Dataset excerpts:
============
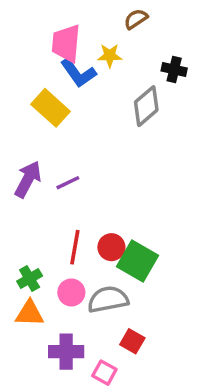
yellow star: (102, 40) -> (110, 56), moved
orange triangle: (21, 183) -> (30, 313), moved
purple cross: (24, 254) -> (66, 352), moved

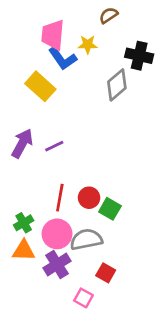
black cross: (174, 70) -> (139, 56), size x1.4
green square: (138, 261) -> (110, 209), size x0.7
pink circle: (71, 292) -> (57, 234), size x1.4
purple cross: (66, 352) -> (57, 265), moved, turned -32

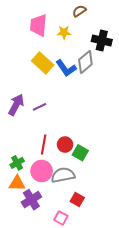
blue L-shape: (63, 58) -> (66, 68), moved
yellow rectangle: (40, 86) -> (43, 63), moved
purple cross: (57, 265) -> (31, 200), moved

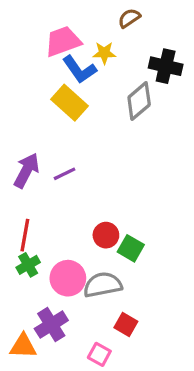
pink trapezoid: (39, 25) -> (63, 41), turned 65
blue L-shape: (66, 68) -> (79, 69), moved
red line: (44, 145) -> (25, 235), moved
orange triangle: (17, 183) -> (23, 346), moved

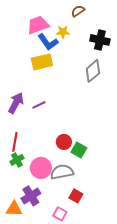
gray diamond: (139, 101) -> (93, 71), moved
yellow rectangle: (70, 103) -> (42, 62), turned -55

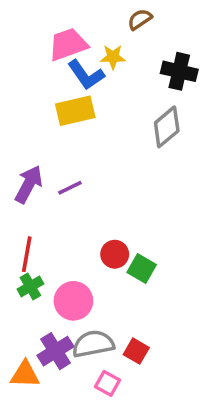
gray semicircle: (62, 172) -> (93, 344), moved

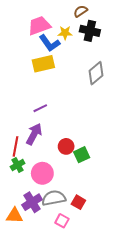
black cross: (179, 71) -> (90, 31), moved
purple arrow: (29, 184) -> (34, 134), moved
green square: (142, 269) -> (82, 155), turned 35

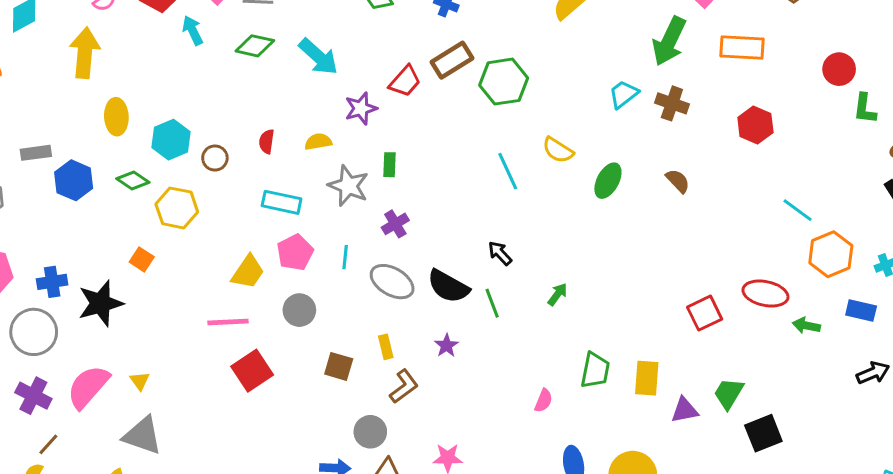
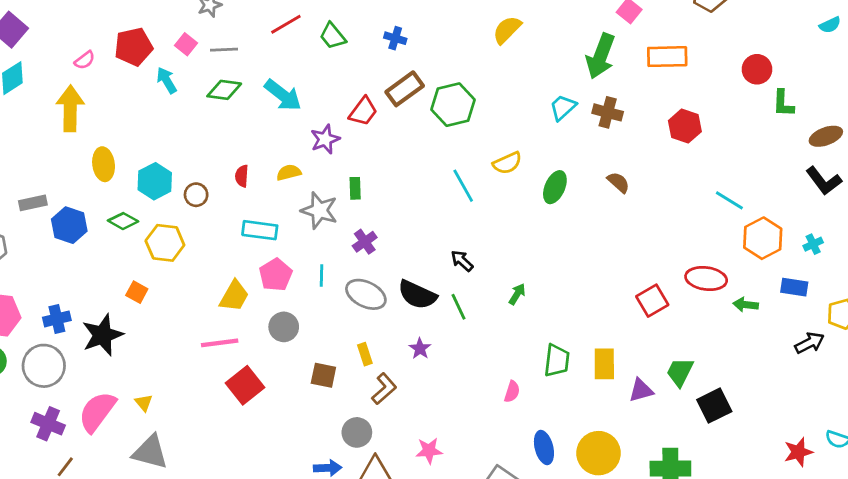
yellow semicircle: (558, 150) -> (507, 163), turned -52

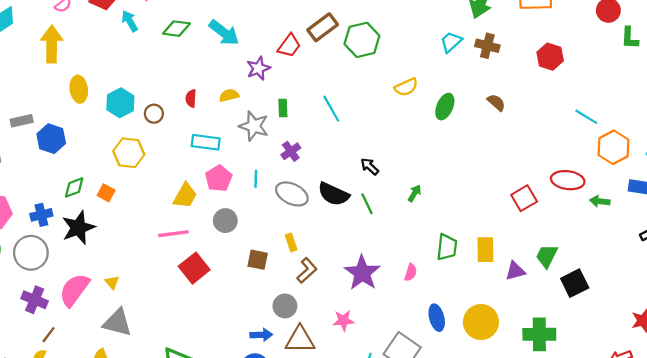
cyan line: (463, 186) -> (331, 109), moved
green diamond: (123, 221) -> (74, 187), moved, turned -50
purple star: (420, 349) -> (362, 273), moved, size x2.0

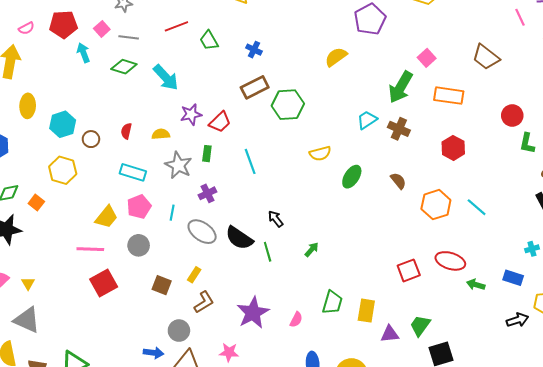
red trapezoid: (289, 46) -> (220, 122), moved
orange hexagon: (614, 147) -> (436, 205), moved
yellow rectangle: (291, 242) -> (194, 275), turned 42

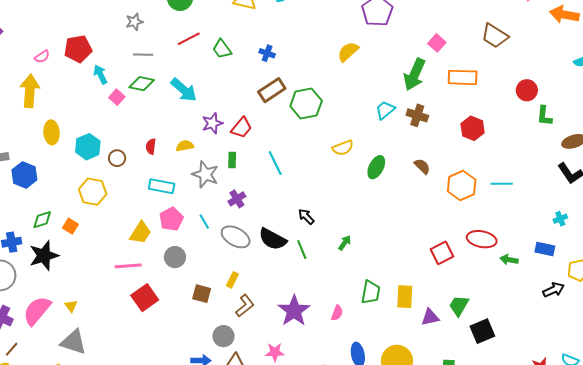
pink square: (102, 29) -> (117, 97), moved
cyan line: (477, 207) -> (502, 184), turned -35
cyan line: (172, 213) -> (204, 221), turned -35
============
■ YOUR OBJECTIVE ■
Each line from the one with "yellow rectangle: (70, 103)" through the end of the entries should be reproduced exactly. Leave out the pictures.

■ RESPONSE BOX ■
yellow rectangle: (70, 103) -> (42, 62), turned -55

gray semicircle: (62, 172) -> (93, 344), moved

black cross: (179, 71) -> (90, 31), moved
purple arrow: (29, 184) -> (34, 134), moved
green square: (142, 269) -> (82, 155), turned 35

yellow semicircle: (558, 150) -> (507, 163), turned -52

cyan line: (463, 186) -> (331, 109), moved
green diamond: (123, 221) -> (74, 187), moved, turned -50
purple star: (420, 349) -> (362, 273), moved, size x2.0

red trapezoid: (289, 46) -> (220, 122), moved
orange hexagon: (614, 147) -> (436, 205), moved
yellow rectangle: (291, 242) -> (194, 275), turned 42

pink square: (102, 29) -> (117, 97), moved
cyan line: (477, 207) -> (502, 184), turned -35
cyan line: (172, 213) -> (204, 221), turned -35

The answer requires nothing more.